Given data ->
-- BEGIN --

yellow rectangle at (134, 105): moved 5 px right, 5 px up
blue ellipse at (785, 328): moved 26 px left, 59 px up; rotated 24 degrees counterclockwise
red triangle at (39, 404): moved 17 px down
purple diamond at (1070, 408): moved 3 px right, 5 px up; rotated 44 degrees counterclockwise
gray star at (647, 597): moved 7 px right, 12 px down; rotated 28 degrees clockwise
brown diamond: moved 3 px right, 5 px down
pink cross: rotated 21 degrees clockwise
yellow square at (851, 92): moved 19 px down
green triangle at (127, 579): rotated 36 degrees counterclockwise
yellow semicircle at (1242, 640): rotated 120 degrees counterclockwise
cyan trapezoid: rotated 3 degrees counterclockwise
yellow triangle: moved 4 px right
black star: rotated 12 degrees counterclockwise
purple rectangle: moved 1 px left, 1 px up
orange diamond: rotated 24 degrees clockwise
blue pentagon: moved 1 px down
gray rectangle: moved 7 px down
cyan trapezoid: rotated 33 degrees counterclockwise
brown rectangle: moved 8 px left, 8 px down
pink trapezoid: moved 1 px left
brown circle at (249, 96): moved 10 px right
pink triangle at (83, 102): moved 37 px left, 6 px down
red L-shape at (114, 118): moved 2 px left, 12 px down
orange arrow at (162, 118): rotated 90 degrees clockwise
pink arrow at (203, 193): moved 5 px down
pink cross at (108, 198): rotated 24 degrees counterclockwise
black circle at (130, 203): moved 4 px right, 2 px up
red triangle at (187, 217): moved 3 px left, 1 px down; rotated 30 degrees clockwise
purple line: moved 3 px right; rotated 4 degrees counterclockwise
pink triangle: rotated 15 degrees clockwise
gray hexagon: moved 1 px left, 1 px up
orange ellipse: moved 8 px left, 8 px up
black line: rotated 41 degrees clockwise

-- END --

Task requirements ->
Copy all of the records above word for word, line by line and in the same order.

Result of the task ->
yellow rectangle at (134, 105): moved 5 px right, 5 px up
blue ellipse at (785, 328): moved 26 px left, 59 px up; rotated 24 degrees counterclockwise
red triangle at (39, 404): moved 17 px down
purple diamond at (1070, 408): moved 3 px right, 5 px up; rotated 44 degrees counterclockwise
gray star at (647, 597): moved 7 px right, 12 px down; rotated 28 degrees clockwise
brown diamond: moved 3 px right, 5 px down
pink cross: rotated 21 degrees clockwise
yellow square at (851, 92): moved 19 px down
green triangle at (127, 579): rotated 36 degrees counterclockwise
yellow semicircle at (1242, 640): rotated 120 degrees counterclockwise
cyan trapezoid: rotated 3 degrees counterclockwise
yellow triangle: moved 4 px right
black star: rotated 12 degrees counterclockwise
purple rectangle: moved 1 px left, 1 px up
orange diamond: rotated 24 degrees clockwise
blue pentagon: moved 1 px down
gray rectangle: moved 7 px down
cyan trapezoid: rotated 33 degrees counterclockwise
brown rectangle: moved 8 px left, 8 px down
pink trapezoid: moved 1 px left
brown circle at (249, 96): moved 10 px right
pink triangle at (83, 102): moved 37 px left, 6 px down
red L-shape at (114, 118): moved 2 px left, 12 px down
orange arrow at (162, 118): rotated 90 degrees clockwise
pink arrow at (203, 193): moved 5 px down
pink cross at (108, 198): rotated 24 degrees counterclockwise
black circle at (130, 203): moved 4 px right, 2 px up
red triangle at (187, 217): moved 3 px left, 1 px down; rotated 30 degrees clockwise
purple line: moved 3 px right; rotated 4 degrees counterclockwise
pink triangle: rotated 15 degrees clockwise
gray hexagon: moved 1 px left, 1 px up
orange ellipse: moved 8 px left, 8 px up
black line: rotated 41 degrees clockwise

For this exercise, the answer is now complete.